Looking at the records below, please work out how many lines contain the word "none" and give the number alone.

### AVAILABLE RECORDS
%%

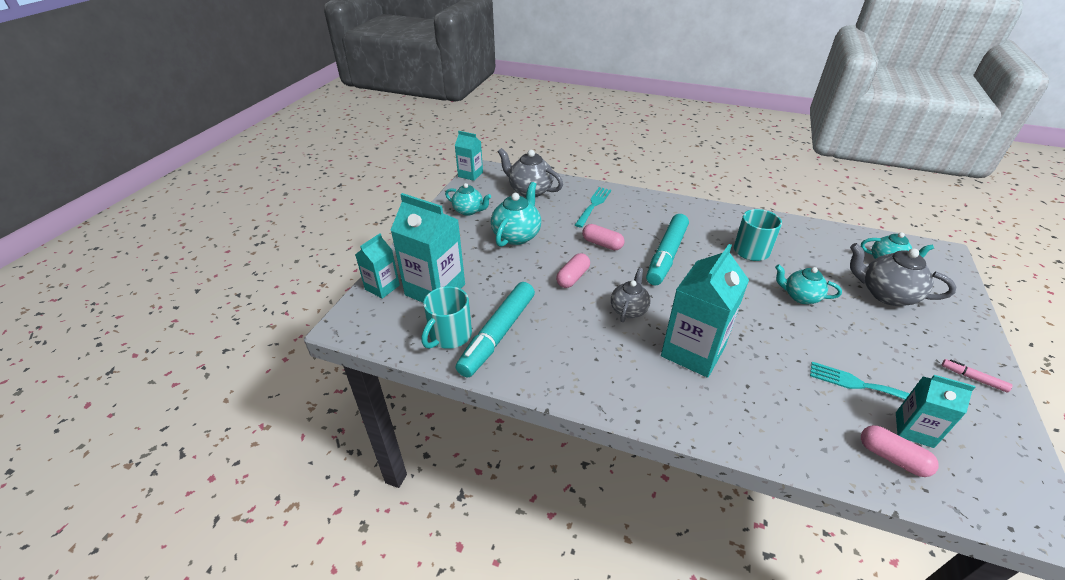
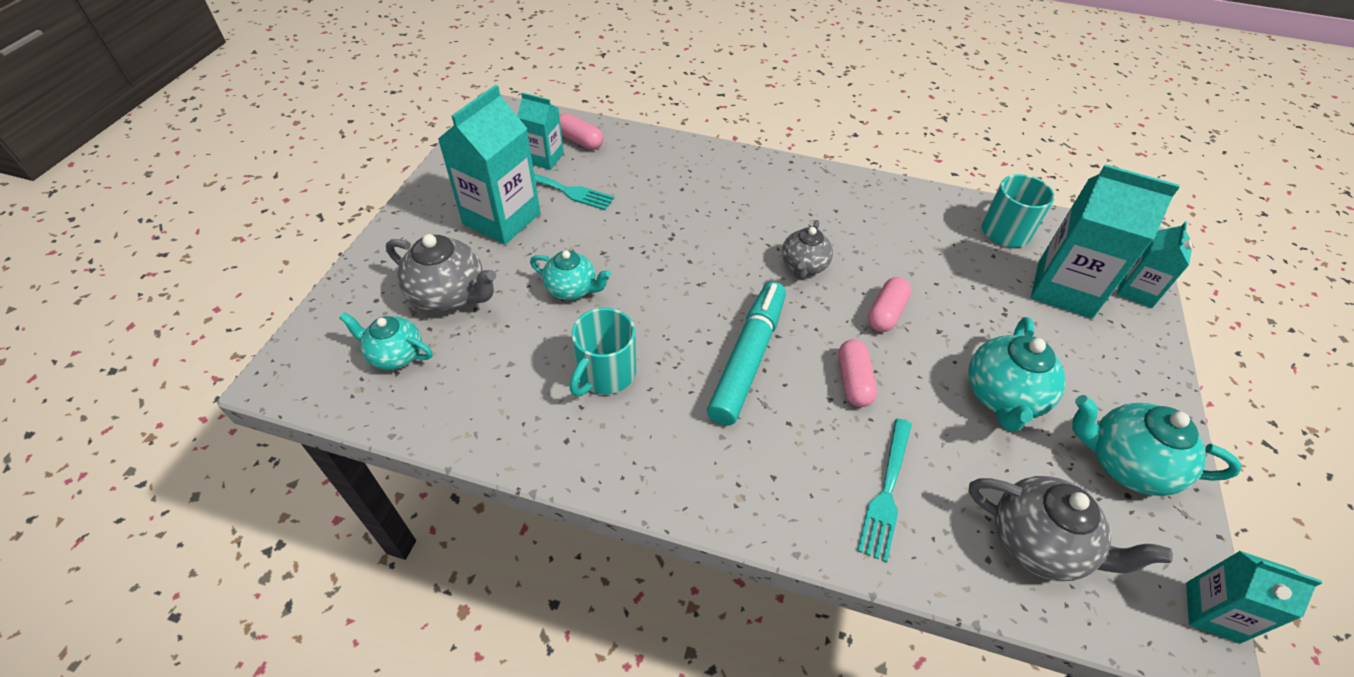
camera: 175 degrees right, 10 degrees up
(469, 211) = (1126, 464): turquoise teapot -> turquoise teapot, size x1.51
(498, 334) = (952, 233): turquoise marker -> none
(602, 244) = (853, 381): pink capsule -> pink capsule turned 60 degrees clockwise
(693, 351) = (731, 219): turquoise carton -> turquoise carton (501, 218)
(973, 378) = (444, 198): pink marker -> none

%%
%%

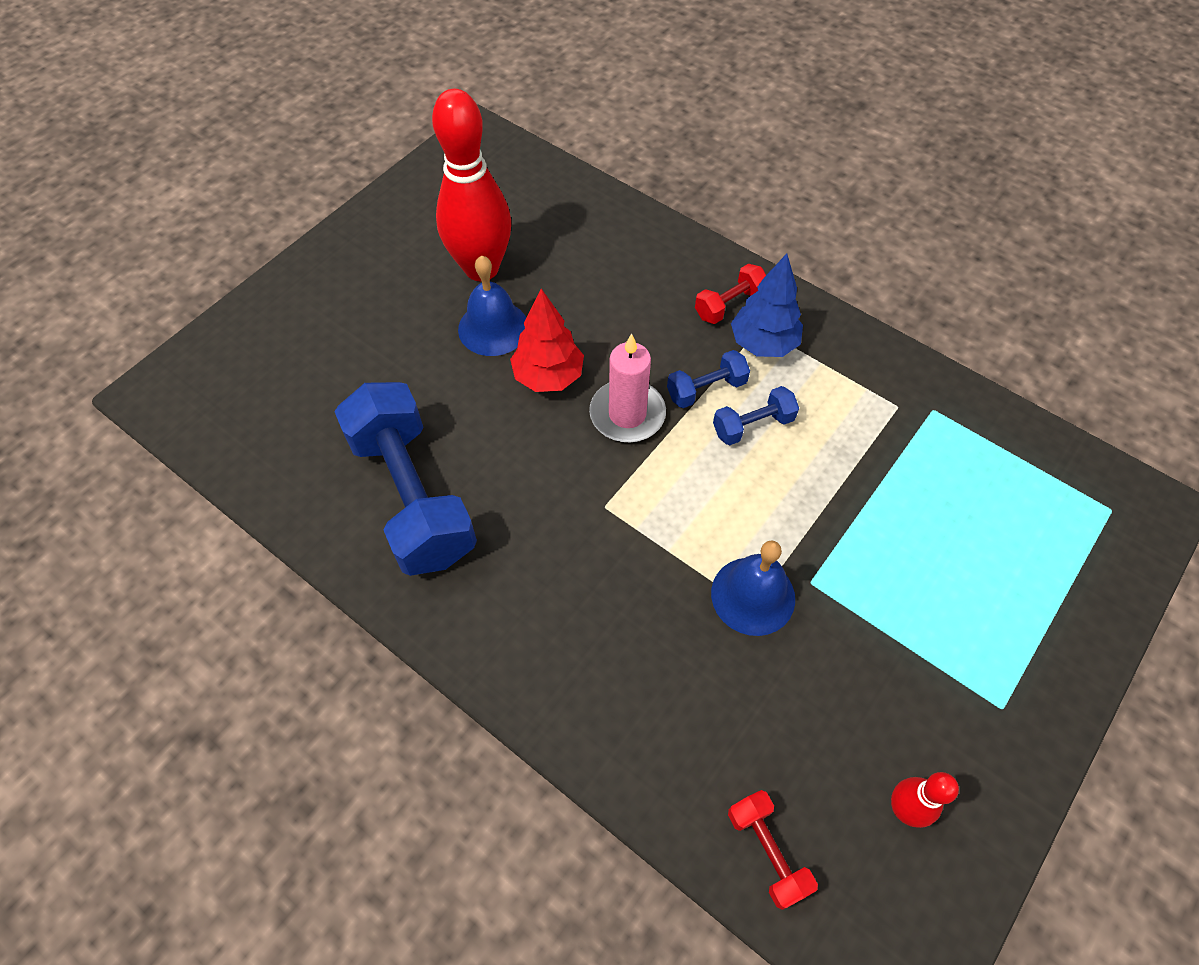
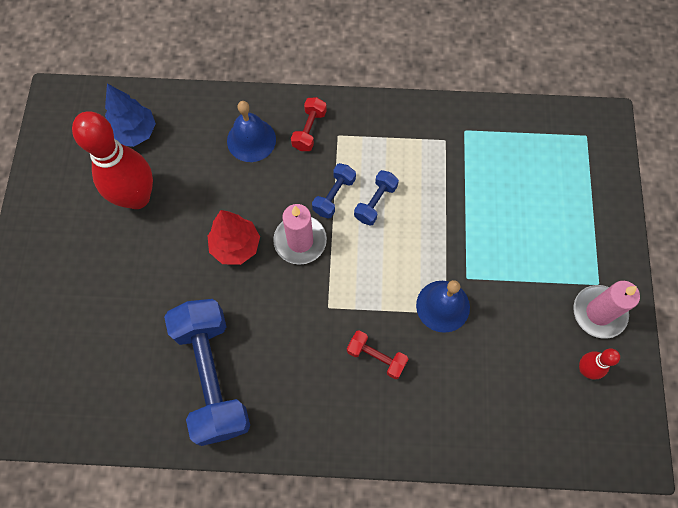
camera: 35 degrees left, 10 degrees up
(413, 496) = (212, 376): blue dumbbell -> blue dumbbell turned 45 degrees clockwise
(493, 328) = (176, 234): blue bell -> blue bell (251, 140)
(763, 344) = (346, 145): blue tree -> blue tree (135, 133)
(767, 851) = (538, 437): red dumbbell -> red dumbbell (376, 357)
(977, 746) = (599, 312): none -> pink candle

%%

### EXERCISE RESPONSE
3